## PROVIDED INFORMATION
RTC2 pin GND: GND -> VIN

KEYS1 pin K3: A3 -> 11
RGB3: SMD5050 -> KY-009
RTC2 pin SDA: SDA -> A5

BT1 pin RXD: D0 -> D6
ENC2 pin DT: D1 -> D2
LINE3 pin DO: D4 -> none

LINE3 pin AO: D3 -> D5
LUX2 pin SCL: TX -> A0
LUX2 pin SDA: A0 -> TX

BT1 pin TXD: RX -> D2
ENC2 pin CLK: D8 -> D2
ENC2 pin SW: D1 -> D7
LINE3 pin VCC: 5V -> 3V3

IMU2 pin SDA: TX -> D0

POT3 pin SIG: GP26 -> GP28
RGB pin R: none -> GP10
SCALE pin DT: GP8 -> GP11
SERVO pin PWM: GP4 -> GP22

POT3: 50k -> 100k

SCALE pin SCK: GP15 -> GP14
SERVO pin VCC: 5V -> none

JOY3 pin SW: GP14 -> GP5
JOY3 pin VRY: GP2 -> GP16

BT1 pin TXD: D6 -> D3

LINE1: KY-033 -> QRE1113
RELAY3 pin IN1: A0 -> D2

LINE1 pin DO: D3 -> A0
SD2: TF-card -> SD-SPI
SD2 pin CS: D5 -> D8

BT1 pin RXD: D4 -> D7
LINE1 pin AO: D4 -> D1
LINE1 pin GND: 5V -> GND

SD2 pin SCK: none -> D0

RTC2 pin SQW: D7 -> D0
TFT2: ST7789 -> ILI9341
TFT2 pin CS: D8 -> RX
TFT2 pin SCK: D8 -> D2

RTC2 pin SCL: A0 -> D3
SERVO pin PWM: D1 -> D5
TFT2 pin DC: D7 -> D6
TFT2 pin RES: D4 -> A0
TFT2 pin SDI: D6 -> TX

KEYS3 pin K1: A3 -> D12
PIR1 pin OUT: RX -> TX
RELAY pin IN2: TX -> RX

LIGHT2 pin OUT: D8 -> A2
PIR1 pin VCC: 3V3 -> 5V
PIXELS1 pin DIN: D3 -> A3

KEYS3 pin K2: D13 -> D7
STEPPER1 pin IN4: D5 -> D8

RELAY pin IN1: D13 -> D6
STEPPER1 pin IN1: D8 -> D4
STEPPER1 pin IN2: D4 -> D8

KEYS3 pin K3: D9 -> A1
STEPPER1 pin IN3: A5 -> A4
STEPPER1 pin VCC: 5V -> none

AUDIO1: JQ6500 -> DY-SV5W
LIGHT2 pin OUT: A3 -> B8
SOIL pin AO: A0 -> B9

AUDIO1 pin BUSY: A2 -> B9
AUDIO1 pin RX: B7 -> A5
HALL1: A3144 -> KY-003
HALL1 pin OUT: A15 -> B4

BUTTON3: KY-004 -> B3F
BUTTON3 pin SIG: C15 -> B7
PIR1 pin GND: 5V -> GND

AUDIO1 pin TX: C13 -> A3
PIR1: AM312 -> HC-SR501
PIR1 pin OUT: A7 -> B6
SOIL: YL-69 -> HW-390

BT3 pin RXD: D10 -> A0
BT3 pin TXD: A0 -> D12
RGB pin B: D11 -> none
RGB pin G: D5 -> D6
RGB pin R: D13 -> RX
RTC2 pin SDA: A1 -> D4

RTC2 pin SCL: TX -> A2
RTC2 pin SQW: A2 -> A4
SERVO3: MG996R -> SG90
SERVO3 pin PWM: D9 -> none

## WHAT YOU HAVE TO DO
Your task is to output the full set of records exactly as presented.

## RESULT OF THE EXERCISE
RTC2 pin GND: GND -> VIN

KEYS1 pin K3: A3 -> 11
RGB3: SMD5050 -> KY-009
RTC2 pin SDA: SDA -> A5

BT1 pin RXD: D0 -> D6
ENC2 pin DT: D1 -> D2
LINE3 pin DO: D4 -> none

LINE3 pin AO: D3 -> D5
LUX2 pin SCL: TX -> A0
LUX2 pin SDA: A0 -> TX

BT1 pin TXD: RX -> D2
ENC2 pin CLK: D8 -> D2
ENC2 pin SW: D1 -> D7
LINE3 pin VCC: 5V -> 3V3

IMU2 pin SDA: TX -> D0

POT3 pin SIG: GP26 -> GP28
RGB pin R: none -> GP10
SCALE pin DT: GP8 -> GP11
SERVO pin PWM: GP4 -> GP22

POT3: 50k -> 100k

SCALE pin SCK: GP15 -> GP14
SERVO pin VCC: 5V -> none

JOY3 pin SW: GP14 -> GP5
JOY3 pin VRY: GP2 -> GP16

BT1 pin TXD: D6 -> D3

LINE1: KY-033 -> QRE1113
RELAY3 pin IN1: A0 -> D2

LINE1 pin DO: D3 -> A0
SD2: TF-card -> SD-SPI
SD2 pin CS: D5 -> D8

BT1 pin RXD: D4 -> D7
LINE1 pin AO: D4 -> D1
LINE1 pin GND: 5V -> GND

SD2 pin SCK: none -> D0

RTC2 pin SQW: D7 -> D0
TFT2: ST7789 -> ILI9341
TFT2 pin CS: D8 -> RX
TFT2 pin SCK: D8 -> D2

RTC2 pin SCL: A0 -> D3
SERVO pin PWM: D1 -> D5
TFT2 pin DC: D7 -> D6
TFT2 pin RES: D4 -> A0
TFT2 pin SDI: D6 -> TX

KEYS3 pin K1: A3 -> D12
PIR1 pin OUT: RX -> TX
RELAY pin IN2: TX -> RX

LIGHT2 pin OUT: D8 -> A2
PIR1 pin VCC: 3V3 -> 5V
PIXELS1 pin DIN: D3 -> A3

KEYS3 pin K2: D13 -> D7
STEPPER1 pin IN4: D5 -> D8

RELAY pin IN1: D13 -> D6
STEPPER1 pin IN1: D8 -> D4
STEPPER1 pin IN2: D4 -> D8

KEYS3 pin K3: D9 -> A1
STEPPER1 pin IN3: A5 -> A4
STEPPER1 pin VCC: 5V -> none

AUDIO1: JQ6500 -> DY-SV5W
LIGHT2 pin OUT: A3 -> B8
SOIL pin AO: A0 -> B9

AUDIO1 pin BUSY: A2 -> B9
AUDIO1 pin RX: B7 -> A5
HALL1: A3144 -> KY-003
HALL1 pin OUT: A15 -> B4

BUTTON3: KY-004 -> B3F
BUTTON3 pin SIG: C15 -> B7
PIR1 pin GND: 5V -> GND

AUDIO1 pin TX: C13 -> A3
PIR1: AM312 -> HC-SR501
PIR1 pin OUT: A7 -> B6
SOIL: YL-69 -> HW-390

BT3 pin RXD: D10 -> A0
BT3 pin TXD: A0 -> D12
RGB pin B: D11 -> none
RGB pin G: D5 -> D6
RGB pin R: D13 -> RX
RTC2 pin SDA: A1 -> D4

RTC2 pin SCL: TX -> A2
RTC2 pin SQW: A2 -> A4
SERVO3: MG996R -> SG90
SERVO3 pin PWM: D9 -> none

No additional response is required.